> **Assignment**
Every line in the data below has to be repeated exactly; no picture belongs in the result.

> **Given information**
::::

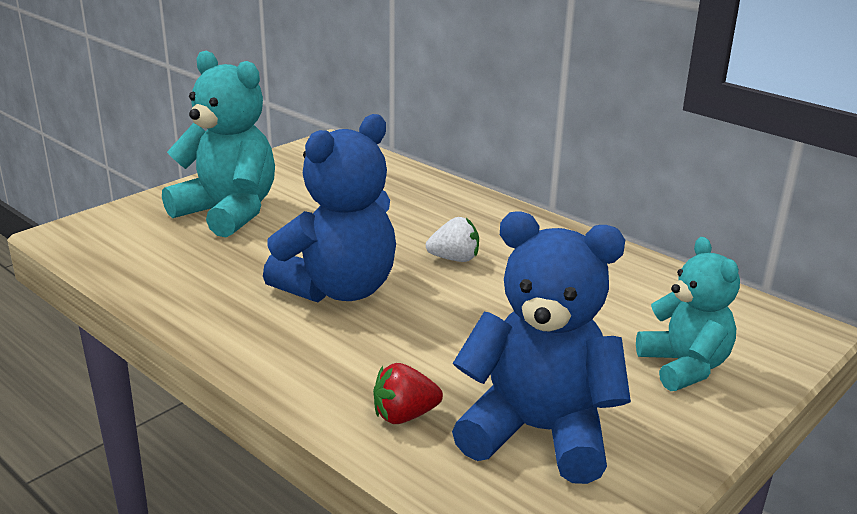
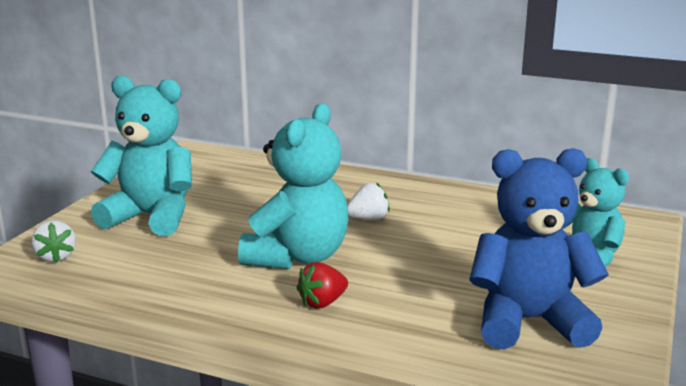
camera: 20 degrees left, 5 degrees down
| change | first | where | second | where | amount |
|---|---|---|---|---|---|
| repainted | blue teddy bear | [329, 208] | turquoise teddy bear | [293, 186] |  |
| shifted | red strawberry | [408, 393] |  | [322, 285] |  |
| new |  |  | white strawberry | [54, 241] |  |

::::

> **The answer**
camera: 20 degrees left, 5 degrees down
| change | first | where | second | where | amount |
|---|---|---|---|---|---|
| repainted | blue teddy bear | [329, 208] | turquoise teddy bear | [293, 186] |  |
| shifted | red strawberry | [408, 393] |  | [322, 285] |  |
| new |  |  | white strawberry | [54, 241] |  |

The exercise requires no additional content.